▶ **Problem to solve**
Once you have read the data below, print all of it exactly.

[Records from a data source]
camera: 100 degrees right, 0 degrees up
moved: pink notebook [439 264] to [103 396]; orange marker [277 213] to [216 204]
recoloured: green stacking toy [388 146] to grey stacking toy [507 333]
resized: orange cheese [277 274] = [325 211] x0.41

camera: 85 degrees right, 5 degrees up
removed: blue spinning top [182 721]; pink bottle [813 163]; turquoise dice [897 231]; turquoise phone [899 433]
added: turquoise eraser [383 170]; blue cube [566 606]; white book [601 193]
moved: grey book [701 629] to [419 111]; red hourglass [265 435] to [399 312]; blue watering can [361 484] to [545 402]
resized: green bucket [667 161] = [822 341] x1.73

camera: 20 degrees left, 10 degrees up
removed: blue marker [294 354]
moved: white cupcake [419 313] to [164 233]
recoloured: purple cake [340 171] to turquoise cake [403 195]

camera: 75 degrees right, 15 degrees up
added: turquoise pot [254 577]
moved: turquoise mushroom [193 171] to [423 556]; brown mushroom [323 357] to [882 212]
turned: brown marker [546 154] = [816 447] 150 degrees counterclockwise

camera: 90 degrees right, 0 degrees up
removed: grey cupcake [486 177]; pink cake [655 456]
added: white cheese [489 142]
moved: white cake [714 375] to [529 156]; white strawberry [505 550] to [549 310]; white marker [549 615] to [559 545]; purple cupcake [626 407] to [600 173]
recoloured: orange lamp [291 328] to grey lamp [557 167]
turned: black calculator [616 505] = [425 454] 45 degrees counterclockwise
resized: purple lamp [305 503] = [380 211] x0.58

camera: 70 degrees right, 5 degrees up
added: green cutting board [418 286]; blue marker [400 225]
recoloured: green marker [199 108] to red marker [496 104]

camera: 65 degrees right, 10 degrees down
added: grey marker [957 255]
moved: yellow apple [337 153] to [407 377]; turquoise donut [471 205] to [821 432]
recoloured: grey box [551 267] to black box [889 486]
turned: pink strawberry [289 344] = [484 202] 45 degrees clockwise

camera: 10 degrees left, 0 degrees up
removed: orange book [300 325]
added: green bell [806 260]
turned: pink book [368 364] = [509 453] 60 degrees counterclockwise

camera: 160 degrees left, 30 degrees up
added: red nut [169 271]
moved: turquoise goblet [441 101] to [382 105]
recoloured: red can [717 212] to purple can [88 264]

▶ **Exercise output**
camera: 100 degrees right, 0 degrees up
moved: pink notebook [439 264] to [103 396]; orange marker [277 213] to [216 204]
recoloured: green stacking toy [388 146] to grey stacking toy [507 333]
resized: orange cheese [277 274] = [325 211] x0.41

camera: 85 degrees right, 5 degrees up
removed: blue spinning top [182 721]; pink bottle [813 163]; turquoise dice [897 231]; turquoise phone [899 433]
added: turquoise eraser [383 170]; blue cube [566 606]; white book [601 193]
moved: grey book [701 629] to [419 111]; red hourglass [265 435] to [399 312]; blue watering can [361 484] to [545 402]
resized: green bucket [667 161] = [822 341] x1.73

camera: 20 degrees left, 10 degrees up
removed: blue marker [294 354]
moved: white cupcake [419 313] to [164 233]
recoloured: purple cake [340 171] to turquoise cake [403 195]

camera: 75 degrees right, 15 degrees up
added: turquoise pot [254 577]
moved: turquoise mushroom [193 171] to [423 556]; brown mushroom [323 357] to [882 212]
turned: brown marker [546 154] = [816 447] 150 degrees counterclockwise

camera: 90 degrees right, 0 degrees up
removed: grey cupcake [486 177]; pink cake [655 456]
added: white cheese [489 142]
moved: white cake [714 375] to [529 156]; white strawberry [505 550] to [549 310]; white marker [549 615] to [559 545]; purple cupcake [626 407] to [600 173]
recoloured: orange lamp [291 328] to grey lamp [557 167]
turned: black calculator [616 505] = [425 454] 45 degrees counterclockwise
resized: purple lamp [305 503] = [380 211] x0.58

camera: 70 degrees right, 5 degrees up
added: green cutting board [418 286]; blue marker [400 225]
recoloured: green marker [199 108] to red marker [496 104]

camera: 65 degrees right, 10 degrees down
added: grey marker [957 255]
moved: yellow apple [337 153] to [407 377]; turquoise donut [471 205] to [821 432]
recoloured: grey box [551 267] to black box [889 486]
turned: pink strawberry [289 344] = [484 202] 45 degrees clockwise

camera: 10 degrees left, 0 degrees up
removed: orange book [300 325]
added: green bell [806 260]
turned: pink book [368 364] = [509 453] 60 degrees counterclockwise

camera: 160 degrees left, 30 degrees up
added: red nut [169 271]
moved: turquoise goblet [441 101] to [382 105]
recoloured: red can [717 212] to purple can [88 264]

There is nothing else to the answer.